* _WORK TASK_
Looking at the listing below, work out the number of lines where the string "moved" shows up, and give that number only.

------

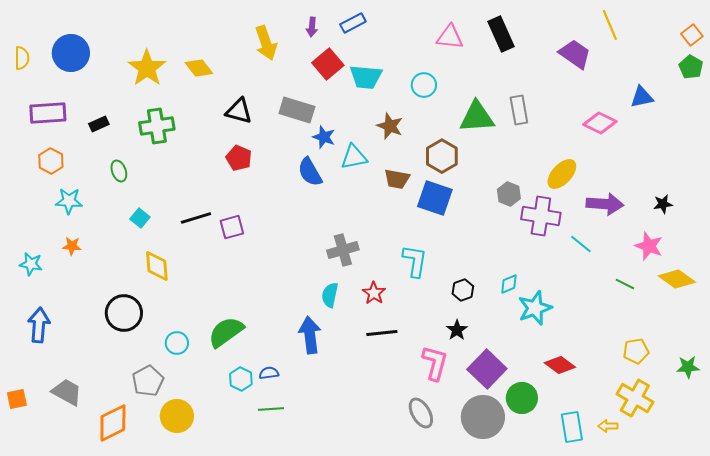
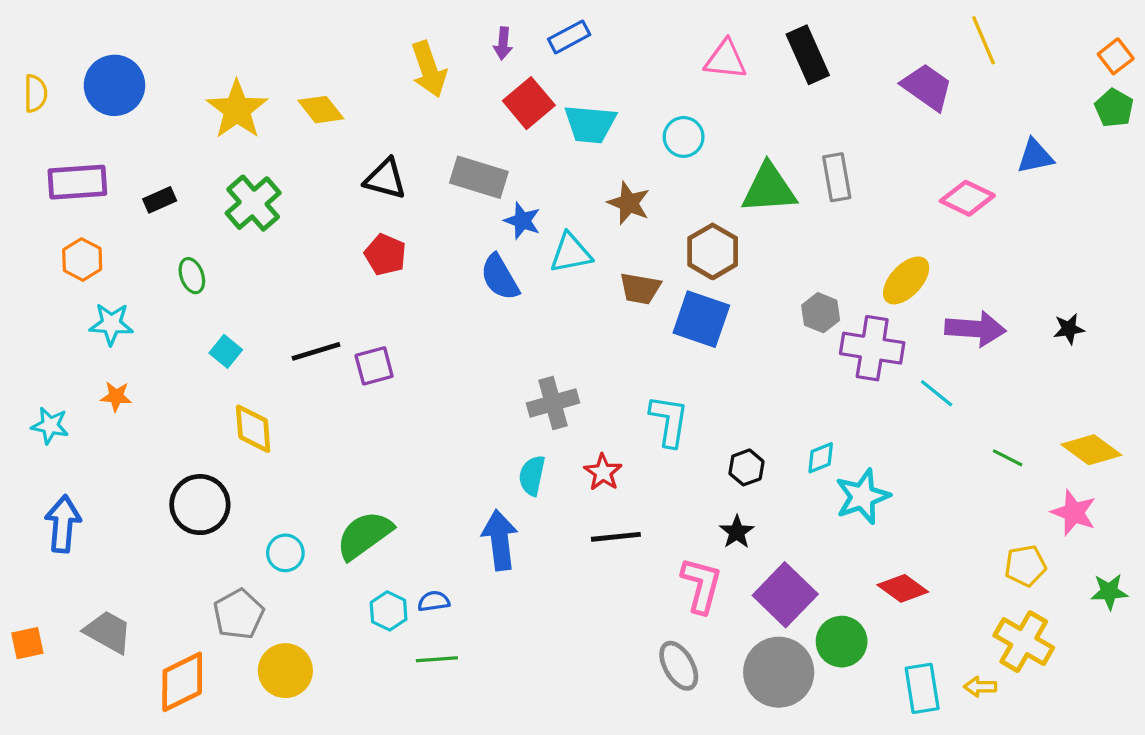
green cross: (157, 126) -> (253, 203), turned -32
pink star: (649, 246) -> (1074, 513), moved

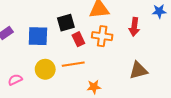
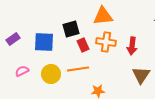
red arrow: (134, 27) -> (132, 46), moved
brown triangle: (138, 70) -> (141, 75), turned -42
pink semicircle: (15, 80) -> (22, 71), moved

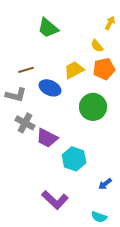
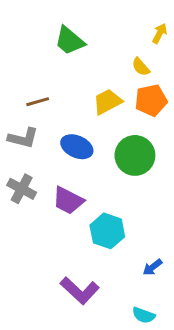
blue ellipse: (50, 88) -> (77, 147), moved
gray cross: (25, 123) -> (22, 189), moved

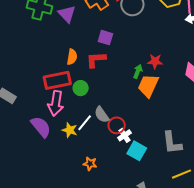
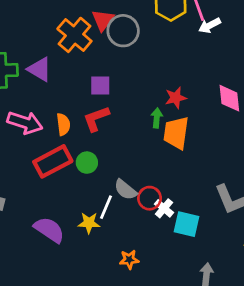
pink arrow: (56, 103) -> (25, 123), moved, turned -65

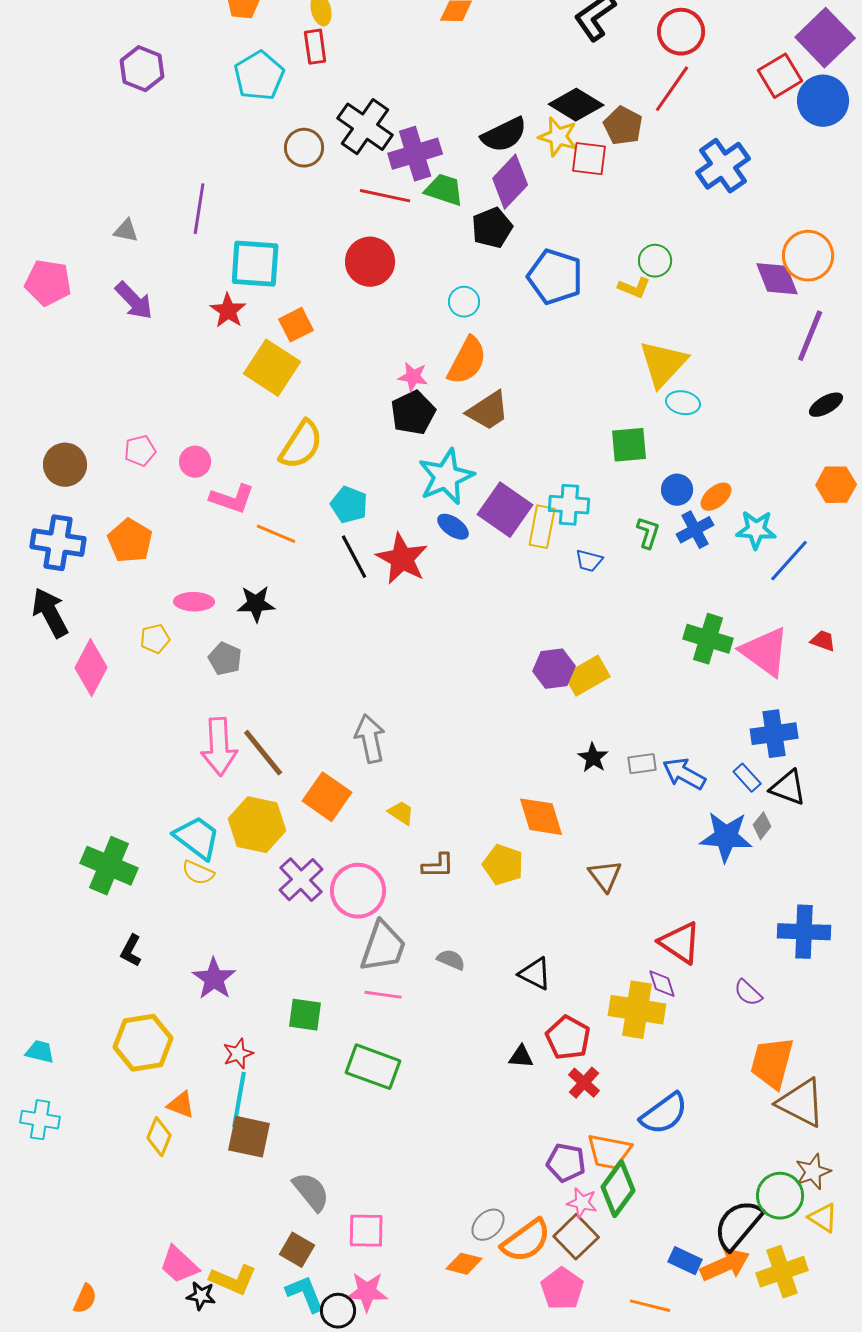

------

* _REPLY TO THE EXERCISE_
6